[begin Records to use]
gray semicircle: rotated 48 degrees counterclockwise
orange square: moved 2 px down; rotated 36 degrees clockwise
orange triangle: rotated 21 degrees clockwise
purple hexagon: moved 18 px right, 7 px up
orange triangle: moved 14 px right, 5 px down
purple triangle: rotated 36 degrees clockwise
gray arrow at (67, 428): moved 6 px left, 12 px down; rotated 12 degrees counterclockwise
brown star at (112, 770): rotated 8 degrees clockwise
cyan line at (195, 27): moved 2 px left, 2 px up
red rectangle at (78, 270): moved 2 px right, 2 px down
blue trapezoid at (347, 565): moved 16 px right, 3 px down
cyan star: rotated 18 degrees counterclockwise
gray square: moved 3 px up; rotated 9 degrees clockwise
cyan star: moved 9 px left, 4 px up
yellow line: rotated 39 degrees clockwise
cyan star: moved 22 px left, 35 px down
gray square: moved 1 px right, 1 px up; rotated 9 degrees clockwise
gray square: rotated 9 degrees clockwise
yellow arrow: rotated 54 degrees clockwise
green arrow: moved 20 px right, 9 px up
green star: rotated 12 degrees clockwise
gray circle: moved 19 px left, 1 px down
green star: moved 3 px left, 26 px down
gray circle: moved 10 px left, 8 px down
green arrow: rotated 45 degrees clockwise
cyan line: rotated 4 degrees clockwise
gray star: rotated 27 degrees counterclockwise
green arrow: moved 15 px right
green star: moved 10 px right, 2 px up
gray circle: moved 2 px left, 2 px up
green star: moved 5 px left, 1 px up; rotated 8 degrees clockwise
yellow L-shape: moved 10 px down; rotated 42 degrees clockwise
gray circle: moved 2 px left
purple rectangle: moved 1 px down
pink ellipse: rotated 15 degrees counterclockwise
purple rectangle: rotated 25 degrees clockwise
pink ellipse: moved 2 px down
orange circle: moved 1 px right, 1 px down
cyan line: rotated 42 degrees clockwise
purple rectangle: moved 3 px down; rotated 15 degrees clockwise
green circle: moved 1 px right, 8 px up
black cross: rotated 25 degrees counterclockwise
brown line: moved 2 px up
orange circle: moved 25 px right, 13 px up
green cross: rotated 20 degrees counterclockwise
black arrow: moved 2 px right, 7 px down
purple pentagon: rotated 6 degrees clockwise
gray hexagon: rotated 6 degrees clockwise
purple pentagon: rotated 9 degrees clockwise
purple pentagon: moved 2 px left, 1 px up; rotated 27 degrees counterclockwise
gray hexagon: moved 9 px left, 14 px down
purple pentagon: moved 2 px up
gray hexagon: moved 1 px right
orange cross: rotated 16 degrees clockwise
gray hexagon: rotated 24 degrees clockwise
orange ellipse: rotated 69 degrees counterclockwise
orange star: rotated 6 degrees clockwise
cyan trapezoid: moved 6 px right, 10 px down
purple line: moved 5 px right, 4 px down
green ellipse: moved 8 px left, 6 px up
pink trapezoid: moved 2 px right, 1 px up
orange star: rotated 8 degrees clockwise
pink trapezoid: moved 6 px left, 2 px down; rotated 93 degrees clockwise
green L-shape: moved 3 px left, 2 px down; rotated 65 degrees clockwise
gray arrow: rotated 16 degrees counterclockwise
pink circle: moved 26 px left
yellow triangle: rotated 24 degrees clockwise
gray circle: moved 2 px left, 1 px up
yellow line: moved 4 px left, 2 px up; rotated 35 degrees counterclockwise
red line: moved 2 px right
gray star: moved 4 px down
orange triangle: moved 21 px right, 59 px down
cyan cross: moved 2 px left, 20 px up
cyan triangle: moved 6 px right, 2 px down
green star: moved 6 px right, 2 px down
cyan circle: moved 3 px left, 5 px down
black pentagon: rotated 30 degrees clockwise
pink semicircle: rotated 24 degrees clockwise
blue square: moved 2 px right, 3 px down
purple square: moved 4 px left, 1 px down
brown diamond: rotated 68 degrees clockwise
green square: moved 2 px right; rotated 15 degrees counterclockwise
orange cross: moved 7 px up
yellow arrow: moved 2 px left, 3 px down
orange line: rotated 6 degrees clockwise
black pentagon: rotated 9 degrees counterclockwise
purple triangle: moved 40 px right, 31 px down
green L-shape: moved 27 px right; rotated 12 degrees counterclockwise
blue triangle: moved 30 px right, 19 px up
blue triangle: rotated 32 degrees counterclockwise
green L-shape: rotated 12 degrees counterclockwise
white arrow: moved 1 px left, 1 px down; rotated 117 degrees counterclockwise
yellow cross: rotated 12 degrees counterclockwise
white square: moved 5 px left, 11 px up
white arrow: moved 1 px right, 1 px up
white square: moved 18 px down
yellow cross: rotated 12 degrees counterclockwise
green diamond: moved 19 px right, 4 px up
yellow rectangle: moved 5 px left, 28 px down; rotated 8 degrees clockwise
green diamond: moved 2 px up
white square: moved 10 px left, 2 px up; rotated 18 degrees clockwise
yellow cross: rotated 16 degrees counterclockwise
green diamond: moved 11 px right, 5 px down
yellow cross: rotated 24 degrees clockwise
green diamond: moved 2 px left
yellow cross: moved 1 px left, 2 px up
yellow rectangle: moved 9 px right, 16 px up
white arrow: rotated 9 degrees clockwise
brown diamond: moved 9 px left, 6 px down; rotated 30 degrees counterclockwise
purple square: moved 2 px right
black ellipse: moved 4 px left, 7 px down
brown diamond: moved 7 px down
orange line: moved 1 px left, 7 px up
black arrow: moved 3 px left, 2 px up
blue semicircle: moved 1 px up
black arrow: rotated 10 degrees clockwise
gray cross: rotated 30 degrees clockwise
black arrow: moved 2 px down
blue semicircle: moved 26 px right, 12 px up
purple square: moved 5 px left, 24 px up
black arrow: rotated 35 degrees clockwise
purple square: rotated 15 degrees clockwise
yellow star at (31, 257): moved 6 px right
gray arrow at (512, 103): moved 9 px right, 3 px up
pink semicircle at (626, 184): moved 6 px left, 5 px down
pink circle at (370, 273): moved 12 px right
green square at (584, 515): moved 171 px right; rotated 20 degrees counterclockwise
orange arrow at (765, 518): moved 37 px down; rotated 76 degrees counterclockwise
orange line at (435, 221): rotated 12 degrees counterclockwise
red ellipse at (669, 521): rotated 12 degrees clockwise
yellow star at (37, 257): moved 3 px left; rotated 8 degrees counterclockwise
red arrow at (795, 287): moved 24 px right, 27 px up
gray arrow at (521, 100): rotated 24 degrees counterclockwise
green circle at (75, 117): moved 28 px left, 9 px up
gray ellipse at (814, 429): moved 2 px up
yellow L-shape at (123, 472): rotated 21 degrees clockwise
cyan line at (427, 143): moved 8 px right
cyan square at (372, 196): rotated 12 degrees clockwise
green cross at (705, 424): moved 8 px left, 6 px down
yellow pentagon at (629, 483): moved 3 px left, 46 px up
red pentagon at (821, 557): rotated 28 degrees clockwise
[end Records to use]
▶ Exercise task: Reproduce all of the records above word for word, keeping every line in its original order.

▶ The output:
gray semicircle: rotated 48 degrees counterclockwise
orange square: moved 2 px down; rotated 36 degrees clockwise
orange triangle: rotated 21 degrees clockwise
purple hexagon: moved 18 px right, 7 px up
orange triangle: moved 14 px right, 5 px down
purple triangle: rotated 36 degrees clockwise
gray arrow at (67, 428): moved 6 px left, 12 px down; rotated 12 degrees counterclockwise
brown star at (112, 770): rotated 8 degrees clockwise
cyan line at (195, 27): moved 2 px left, 2 px up
red rectangle at (78, 270): moved 2 px right, 2 px down
blue trapezoid at (347, 565): moved 16 px right, 3 px down
cyan star: rotated 18 degrees counterclockwise
gray square: moved 3 px up; rotated 9 degrees clockwise
cyan star: moved 9 px left, 4 px up
yellow line: rotated 39 degrees clockwise
cyan star: moved 22 px left, 35 px down
gray square: moved 1 px right, 1 px up; rotated 9 degrees clockwise
gray square: rotated 9 degrees clockwise
yellow arrow: rotated 54 degrees clockwise
green arrow: moved 20 px right, 9 px up
green star: rotated 12 degrees clockwise
gray circle: moved 19 px left, 1 px down
green star: moved 3 px left, 26 px down
gray circle: moved 10 px left, 8 px down
green arrow: rotated 45 degrees clockwise
cyan line: rotated 4 degrees clockwise
gray star: rotated 27 degrees counterclockwise
green arrow: moved 15 px right
green star: moved 10 px right, 2 px up
gray circle: moved 2 px left, 2 px up
green star: moved 5 px left, 1 px up; rotated 8 degrees clockwise
yellow L-shape: moved 10 px down; rotated 42 degrees clockwise
gray circle: moved 2 px left
purple rectangle: moved 1 px down
pink ellipse: rotated 15 degrees counterclockwise
purple rectangle: rotated 25 degrees clockwise
pink ellipse: moved 2 px down
orange circle: moved 1 px right, 1 px down
cyan line: rotated 42 degrees clockwise
purple rectangle: moved 3 px down; rotated 15 degrees clockwise
green circle: moved 1 px right, 8 px up
black cross: rotated 25 degrees counterclockwise
brown line: moved 2 px up
orange circle: moved 25 px right, 13 px up
green cross: rotated 20 degrees counterclockwise
black arrow: moved 2 px right, 7 px down
purple pentagon: rotated 6 degrees clockwise
gray hexagon: rotated 6 degrees clockwise
purple pentagon: rotated 9 degrees clockwise
purple pentagon: moved 2 px left, 1 px up; rotated 27 degrees counterclockwise
gray hexagon: moved 9 px left, 14 px down
purple pentagon: moved 2 px up
gray hexagon: moved 1 px right
orange cross: rotated 16 degrees clockwise
gray hexagon: rotated 24 degrees clockwise
orange ellipse: rotated 69 degrees counterclockwise
orange star: rotated 6 degrees clockwise
cyan trapezoid: moved 6 px right, 10 px down
purple line: moved 5 px right, 4 px down
green ellipse: moved 8 px left, 6 px up
pink trapezoid: moved 2 px right, 1 px up
orange star: rotated 8 degrees clockwise
pink trapezoid: moved 6 px left, 2 px down; rotated 93 degrees clockwise
green L-shape: moved 3 px left, 2 px down; rotated 65 degrees clockwise
gray arrow: rotated 16 degrees counterclockwise
pink circle: moved 26 px left
yellow triangle: rotated 24 degrees clockwise
gray circle: moved 2 px left, 1 px up
yellow line: moved 4 px left, 2 px up; rotated 35 degrees counterclockwise
red line: moved 2 px right
gray star: moved 4 px down
orange triangle: moved 21 px right, 59 px down
cyan cross: moved 2 px left, 20 px up
cyan triangle: moved 6 px right, 2 px down
green star: moved 6 px right, 2 px down
cyan circle: moved 3 px left, 5 px down
black pentagon: rotated 30 degrees clockwise
pink semicircle: rotated 24 degrees clockwise
blue square: moved 2 px right, 3 px down
purple square: moved 4 px left, 1 px down
brown diamond: rotated 68 degrees clockwise
green square: moved 2 px right; rotated 15 degrees counterclockwise
orange cross: moved 7 px up
yellow arrow: moved 2 px left, 3 px down
orange line: rotated 6 degrees clockwise
black pentagon: rotated 9 degrees counterclockwise
purple triangle: moved 40 px right, 31 px down
green L-shape: moved 27 px right; rotated 12 degrees counterclockwise
blue triangle: moved 30 px right, 19 px up
blue triangle: rotated 32 degrees counterclockwise
green L-shape: rotated 12 degrees counterclockwise
white arrow: moved 1 px left, 1 px down; rotated 117 degrees counterclockwise
yellow cross: rotated 12 degrees counterclockwise
white square: moved 5 px left, 11 px up
white arrow: moved 1 px right, 1 px up
white square: moved 18 px down
yellow cross: rotated 12 degrees counterclockwise
green diamond: moved 19 px right, 4 px up
yellow rectangle: moved 5 px left, 28 px down; rotated 8 degrees clockwise
green diamond: moved 2 px up
white square: moved 10 px left, 2 px up; rotated 18 degrees clockwise
yellow cross: rotated 16 degrees counterclockwise
green diamond: moved 11 px right, 5 px down
yellow cross: rotated 24 degrees clockwise
green diamond: moved 2 px left
yellow cross: moved 1 px left, 2 px up
yellow rectangle: moved 9 px right, 16 px up
white arrow: rotated 9 degrees clockwise
brown diamond: moved 9 px left, 6 px down; rotated 30 degrees counterclockwise
purple square: moved 2 px right
black ellipse: moved 4 px left, 7 px down
brown diamond: moved 7 px down
orange line: moved 1 px left, 7 px up
black arrow: moved 3 px left, 2 px up
blue semicircle: moved 1 px up
black arrow: rotated 10 degrees clockwise
gray cross: rotated 30 degrees clockwise
black arrow: moved 2 px down
blue semicircle: moved 26 px right, 12 px up
purple square: moved 5 px left, 24 px up
black arrow: rotated 35 degrees clockwise
purple square: rotated 15 degrees clockwise
yellow star at (31, 257): moved 6 px right
gray arrow at (512, 103): moved 9 px right, 3 px up
pink semicircle at (626, 184): moved 6 px left, 5 px down
pink circle at (370, 273): moved 12 px right
green square at (584, 515): moved 171 px right; rotated 20 degrees counterclockwise
orange arrow at (765, 518): moved 37 px down; rotated 76 degrees counterclockwise
orange line at (435, 221): rotated 12 degrees counterclockwise
red ellipse at (669, 521): rotated 12 degrees clockwise
yellow star at (37, 257): moved 3 px left; rotated 8 degrees counterclockwise
red arrow at (795, 287): moved 24 px right, 27 px up
gray arrow at (521, 100): rotated 24 degrees counterclockwise
green circle at (75, 117): moved 28 px left, 9 px up
gray ellipse at (814, 429): moved 2 px up
yellow L-shape at (123, 472): rotated 21 degrees clockwise
cyan line at (427, 143): moved 8 px right
cyan square at (372, 196): rotated 12 degrees clockwise
green cross at (705, 424): moved 8 px left, 6 px down
yellow pentagon at (629, 483): moved 3 px left, 46 px up
red pentagon at (821, 557): rotated 28 degrees clockwise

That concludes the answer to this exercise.